__The task__
Retype only what runs from the beginning of the data through the line with "type=delete; before=bâton de"; please omit the pictures and keep every line exact.

__Record excerpts__
════════════════════
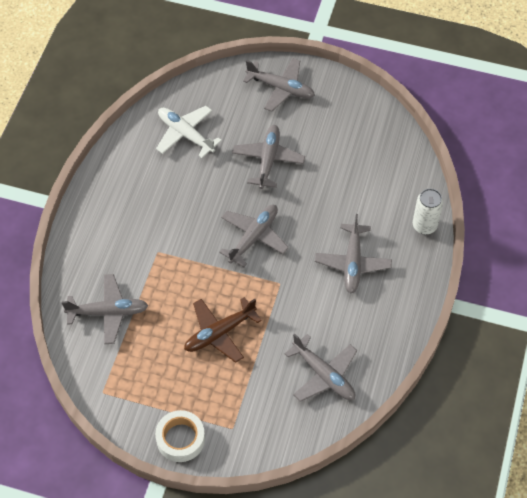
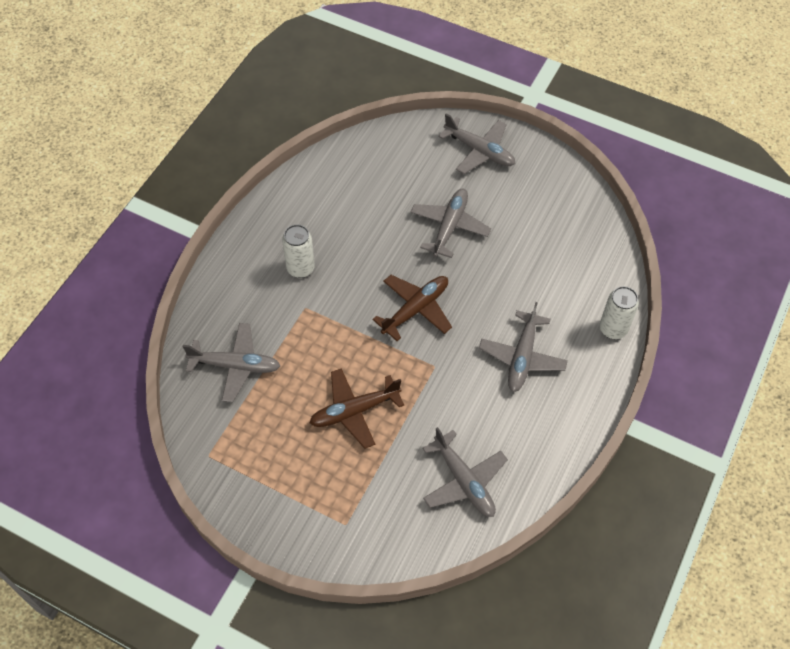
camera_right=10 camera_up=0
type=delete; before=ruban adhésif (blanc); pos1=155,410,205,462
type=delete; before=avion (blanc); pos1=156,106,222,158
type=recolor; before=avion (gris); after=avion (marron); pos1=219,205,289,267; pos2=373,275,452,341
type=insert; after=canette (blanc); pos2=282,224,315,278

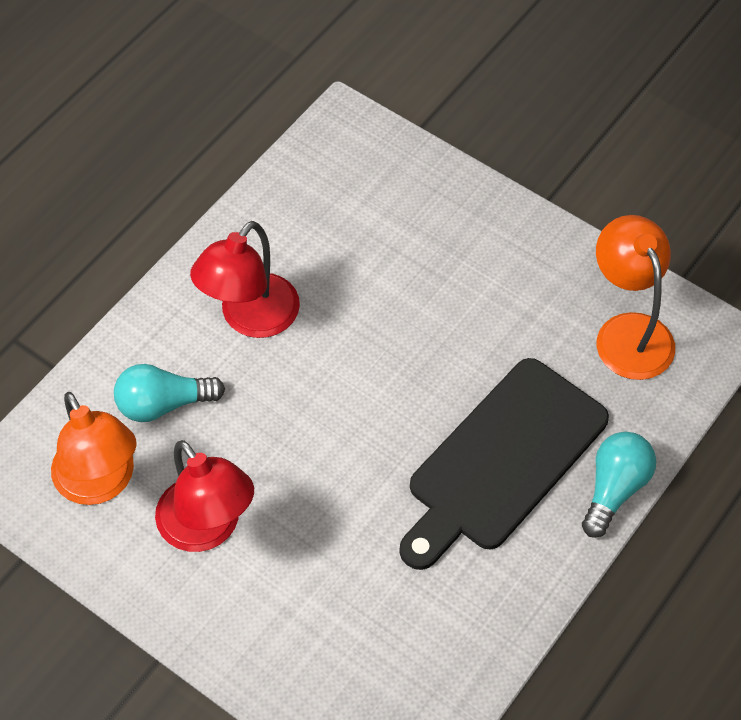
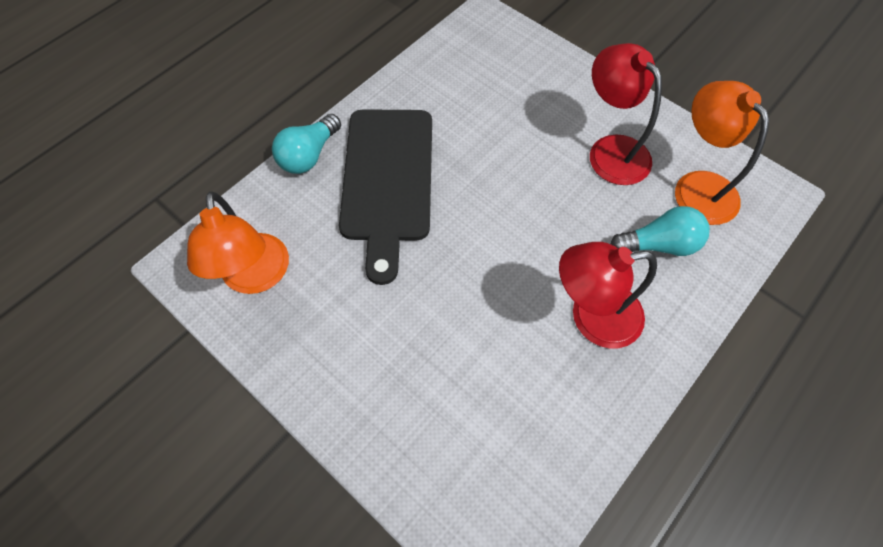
camera_right=-175 camera_up=5
type=rotate; before=lampe (rouge); pos1=190,221,300,338; pos2=559,242,657,348; turn=-135
type=rotate; before=planche à découper (noir); pos1=399,358,609,570; pos2=339,109,432,285; turn=135

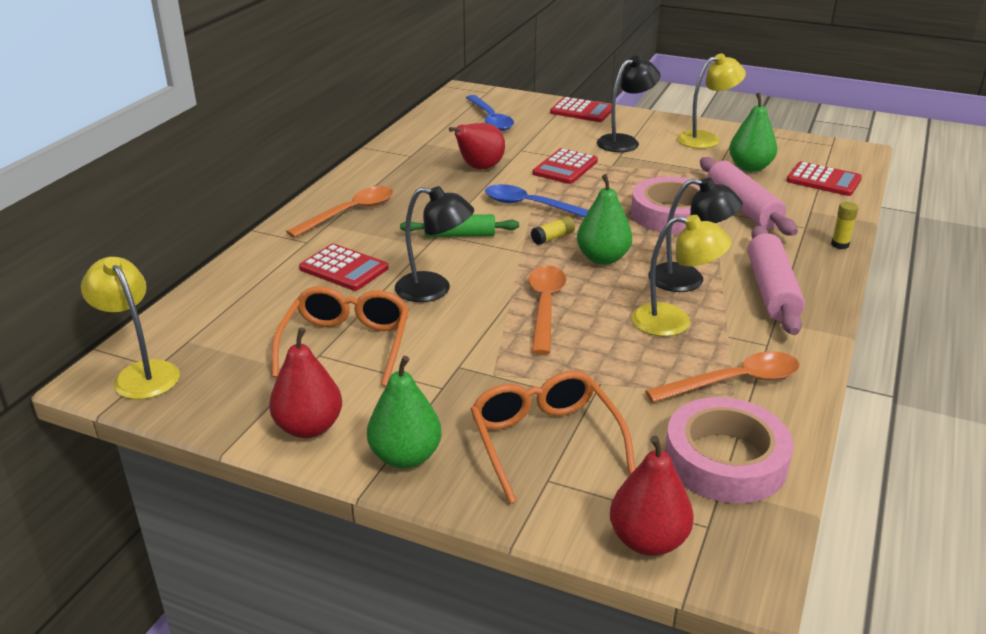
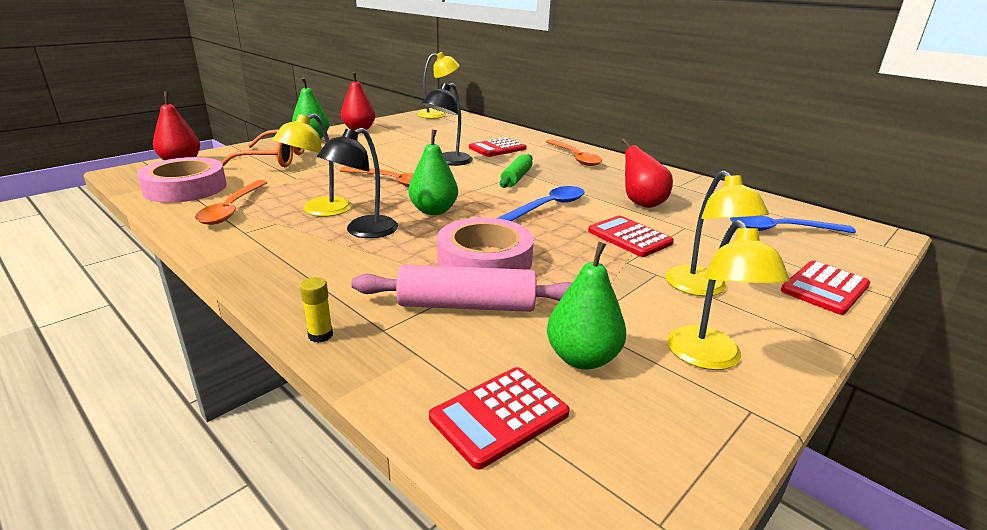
camera_right=110 camera_up=-5
type=delete; before=lunettes (orange); pos1=272,286,409,386
type=delete; before=bâton de colle (jaune); pos1=531,216,575,245
type=recolor; before=lampe (noir); after=lampe (jaune); pos1=597,56,660,152; pos2=665,170,769,296
type=delete; before=rouleau à pâtisserie (rose); pos1=748,226,805,335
════════════════════
__Result__
camera_right=10 camera_up=0
type=delete; before=ruban adhésif (blanc); pos1=155,410,205,462
type=delete; before=avion (blanc); pos1=156,106,222,158
type=recolor; before=avion (gris); after=avion (marron); pos1=219,205,289,267; pos2=373,275,452,341
type=insert; after=canette (blanc); pos2=282,224,315,278

camera_right=-175 camera_up=5
type=rotate; before=lampe (rouge); pos1=190,221,300,338; pos2=559,242,657,348; turn=-135
type=rotate; before=planche à découper (noir); pos1=399,358,609,570; pos2=339,109,432,285; turn=135

camera_right=110 camera_up=-5
type=delete; before=lunettes (orange); pos1=272,286,409,386
type=delete; before=bâton de colle (jaune); pos1=531,216,575,245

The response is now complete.